# DATA PROVIDED

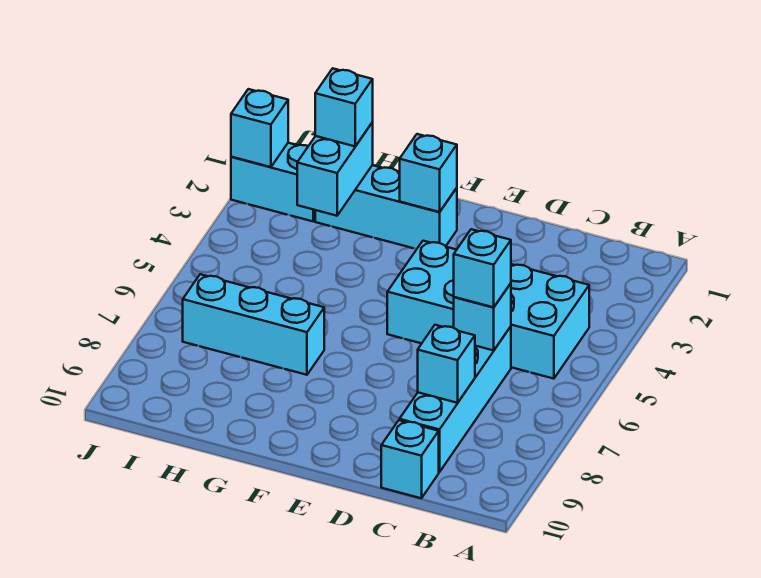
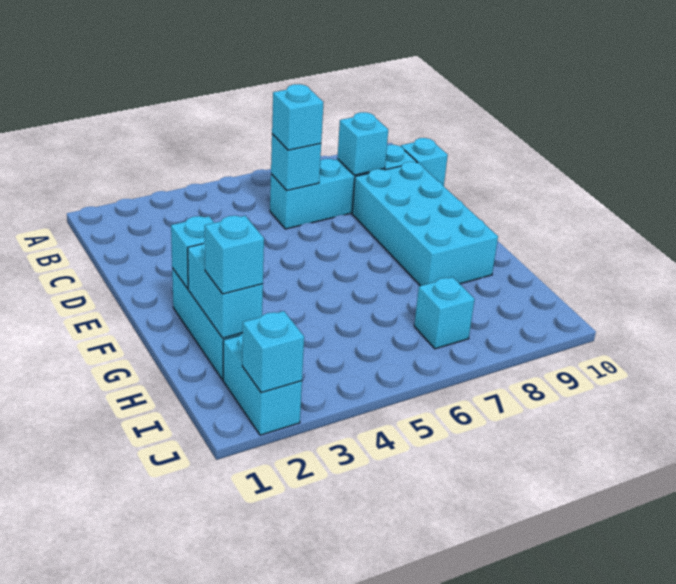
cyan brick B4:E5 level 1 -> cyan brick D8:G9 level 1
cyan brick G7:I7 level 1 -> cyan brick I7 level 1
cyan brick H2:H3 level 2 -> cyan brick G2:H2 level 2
...
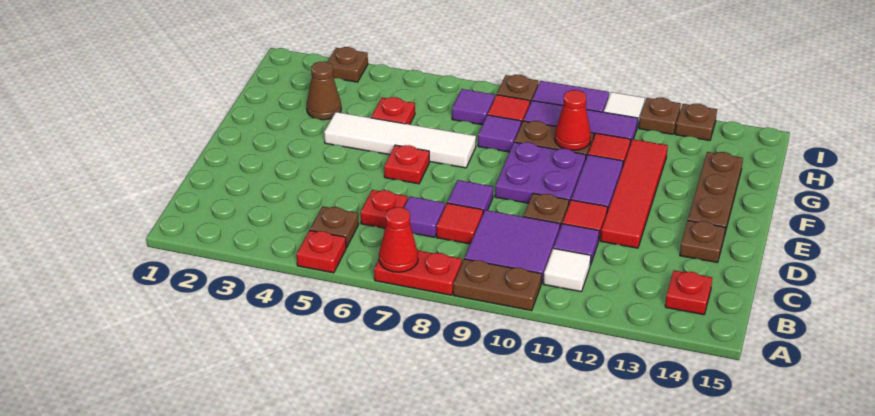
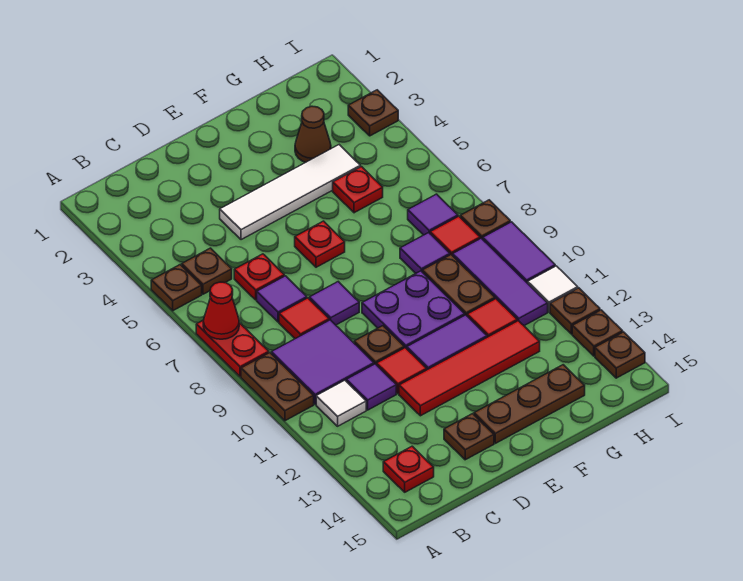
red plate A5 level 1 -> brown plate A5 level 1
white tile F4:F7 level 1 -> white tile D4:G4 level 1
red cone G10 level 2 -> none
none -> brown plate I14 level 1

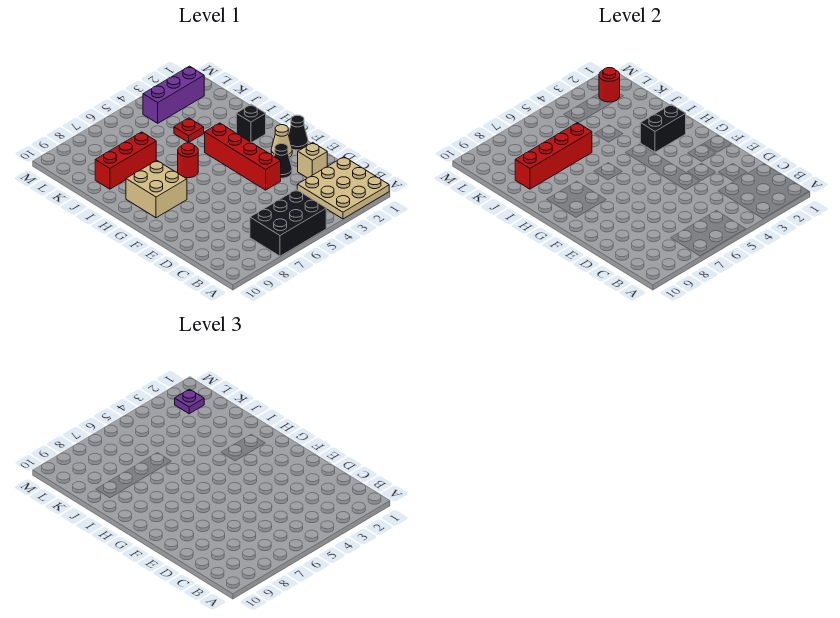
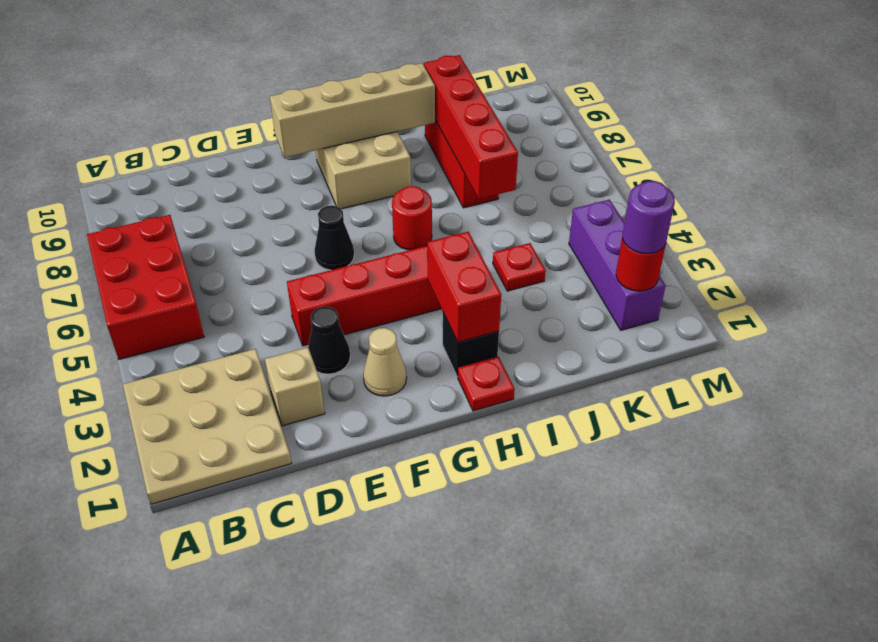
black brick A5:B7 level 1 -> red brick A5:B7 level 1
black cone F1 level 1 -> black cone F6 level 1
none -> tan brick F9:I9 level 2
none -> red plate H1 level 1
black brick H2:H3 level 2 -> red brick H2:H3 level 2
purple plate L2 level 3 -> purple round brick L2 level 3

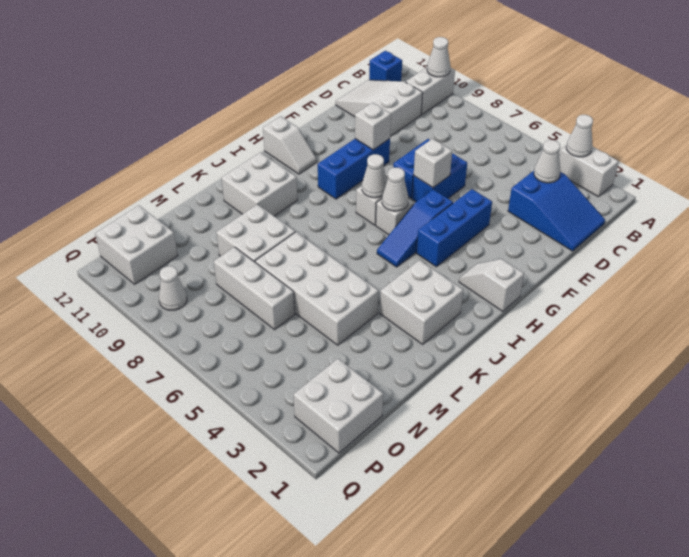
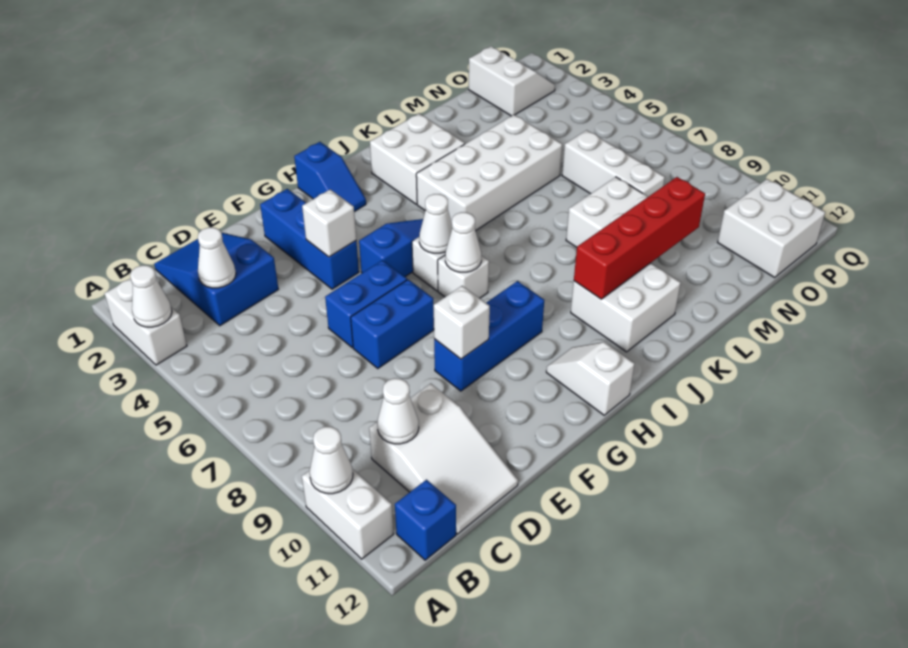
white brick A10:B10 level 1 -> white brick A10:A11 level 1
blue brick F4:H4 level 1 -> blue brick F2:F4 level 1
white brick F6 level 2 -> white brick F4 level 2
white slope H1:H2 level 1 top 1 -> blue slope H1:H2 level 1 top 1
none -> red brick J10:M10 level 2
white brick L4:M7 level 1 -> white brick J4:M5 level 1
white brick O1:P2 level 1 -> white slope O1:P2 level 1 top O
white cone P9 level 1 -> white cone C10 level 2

# WHAT YOU NEED TO DO
Among the entries above, find the line with "black brick H2:H3" and repeat exactly from there through the line with "white cone P9", leaving out the pictures.

# YOUR SOLUTION
black brick H2:H3 level 2 -> red brick H2:H3 level 2
purple plate L2 level 3 -> purple round brick L2 level 3

white brick A10:B10 level 1 -> white brick A10:A11 level 1
blue brick F4:H4 level 1 -> blue brick F2:F4 level 1
white brick F6 level 2 -> white brick F4 level 2
white slope H1:H2 level 1 top 1 -> blue slope H1:H2 level 1 top 1
none -> red brick J10:M10 level 2
white brick L4:M7 level 1 -> white brick J4:M5 level 1
white brick O1:P2 level 1 -> white slope O1:P2 level 1 top O
white cone P9 level 1 -> white cone C10 level 2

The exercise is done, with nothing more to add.